__Saved data entries__

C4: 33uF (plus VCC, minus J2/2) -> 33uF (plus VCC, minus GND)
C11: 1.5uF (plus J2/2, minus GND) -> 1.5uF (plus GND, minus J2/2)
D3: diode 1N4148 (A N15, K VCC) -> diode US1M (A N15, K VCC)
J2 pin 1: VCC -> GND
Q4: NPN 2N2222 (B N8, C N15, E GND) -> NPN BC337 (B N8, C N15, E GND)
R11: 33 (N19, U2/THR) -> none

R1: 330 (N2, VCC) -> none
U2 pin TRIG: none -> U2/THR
--
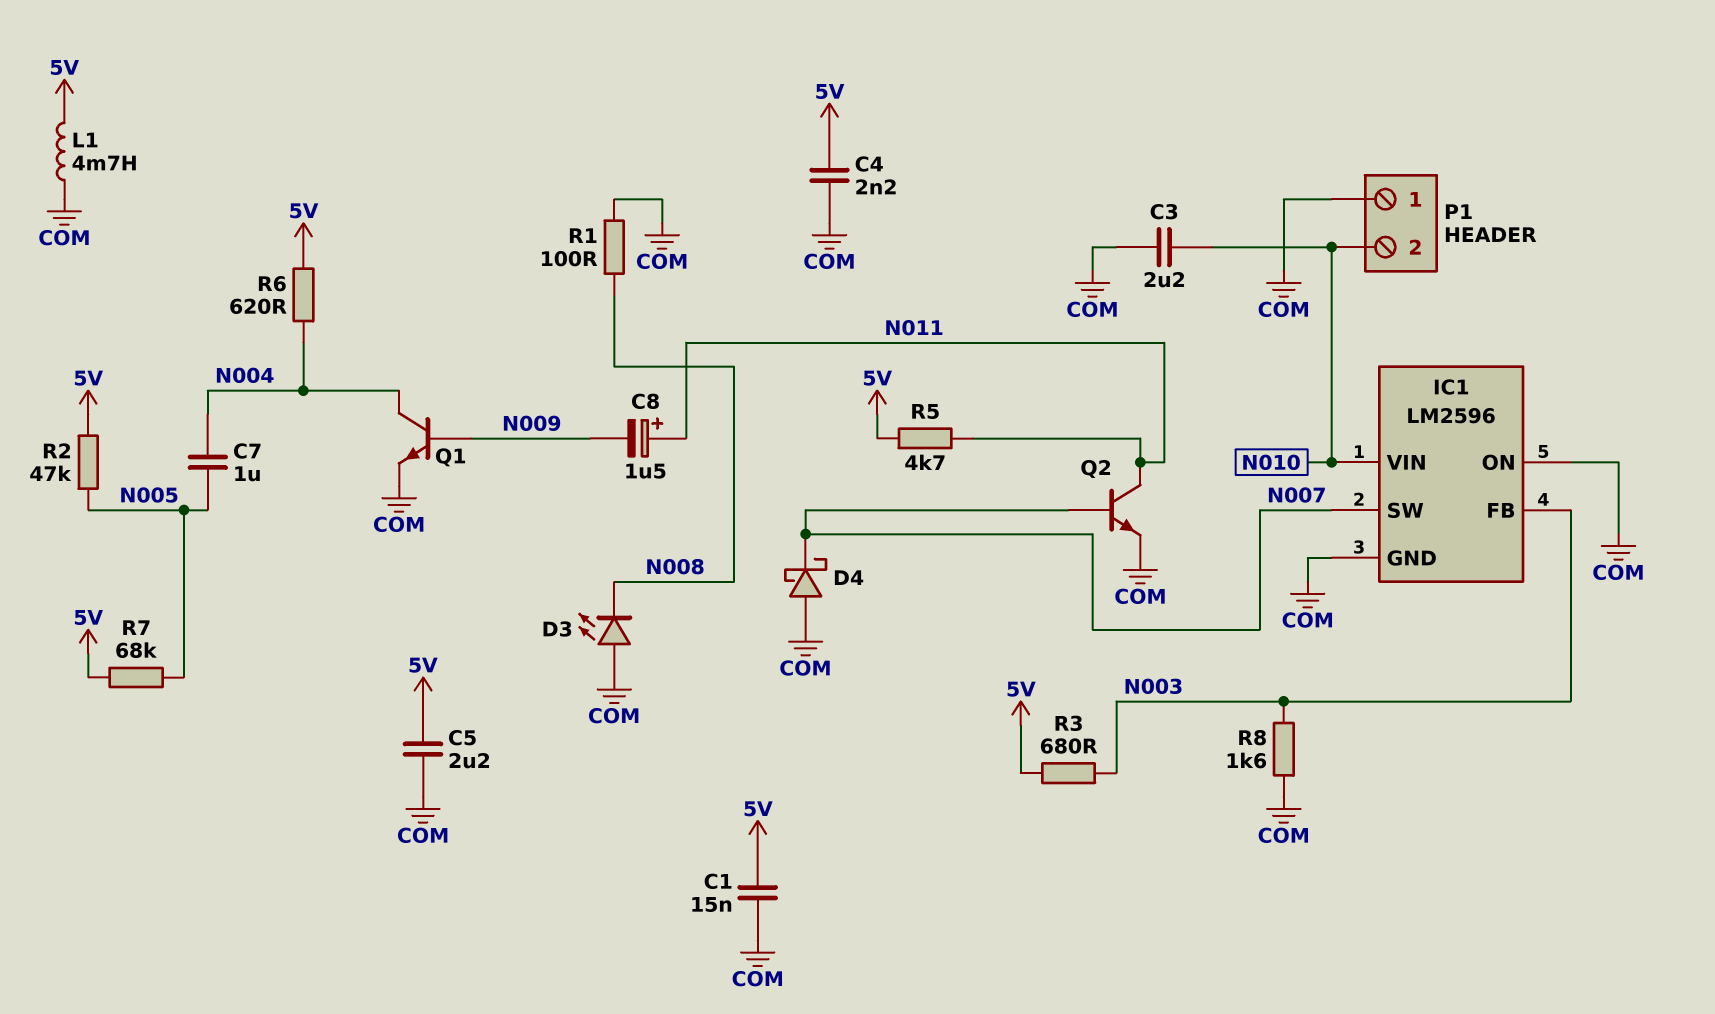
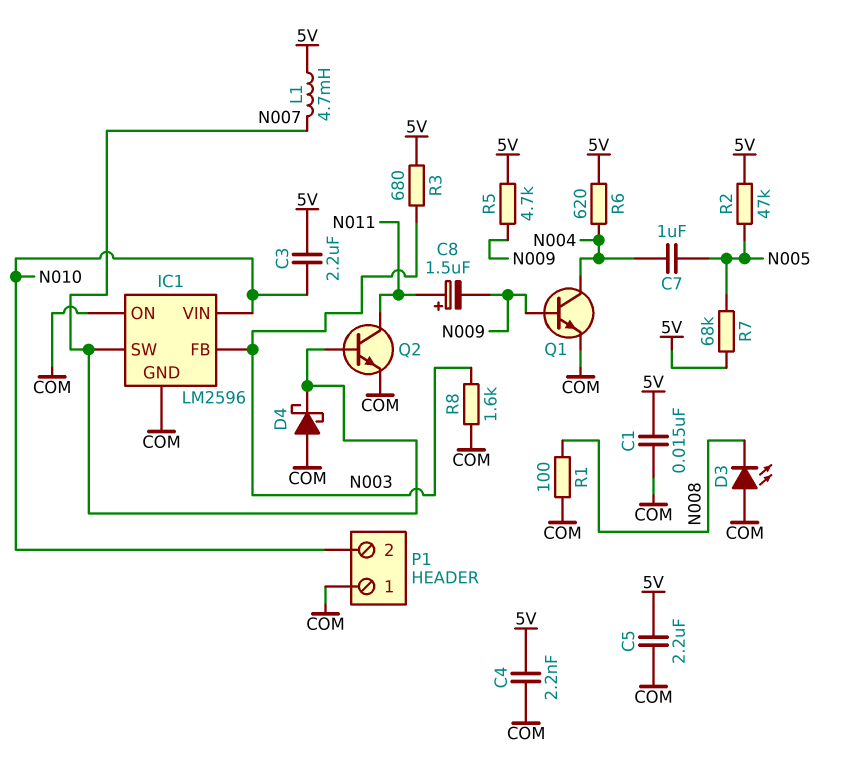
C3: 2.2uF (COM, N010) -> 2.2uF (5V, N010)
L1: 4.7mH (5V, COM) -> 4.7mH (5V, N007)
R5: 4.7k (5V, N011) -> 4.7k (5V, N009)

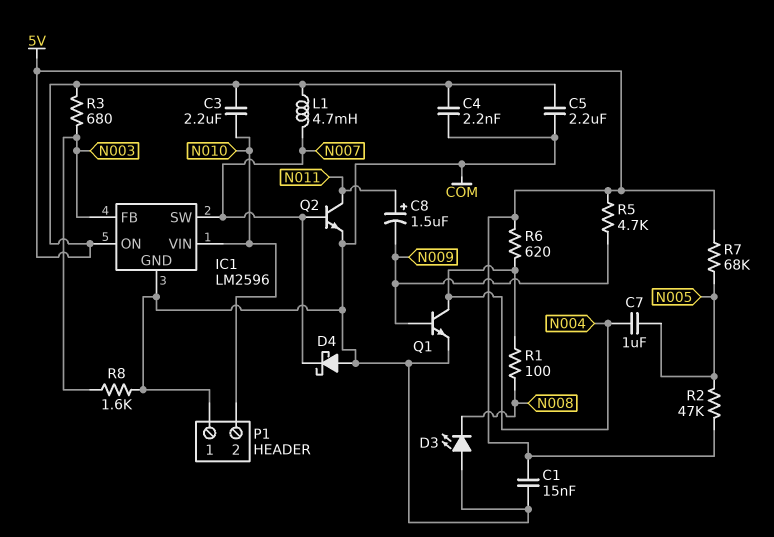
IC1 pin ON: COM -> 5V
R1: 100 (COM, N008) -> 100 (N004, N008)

__Your instructions__
Find the word "none" in the records. Copy every line it appears in.

__Answer for this exercise__
R11: 33 (N19, U2/THR) -> none
R1: 330 (N2, VCC) -> none
U2 pin TRIG: none -> U2/THR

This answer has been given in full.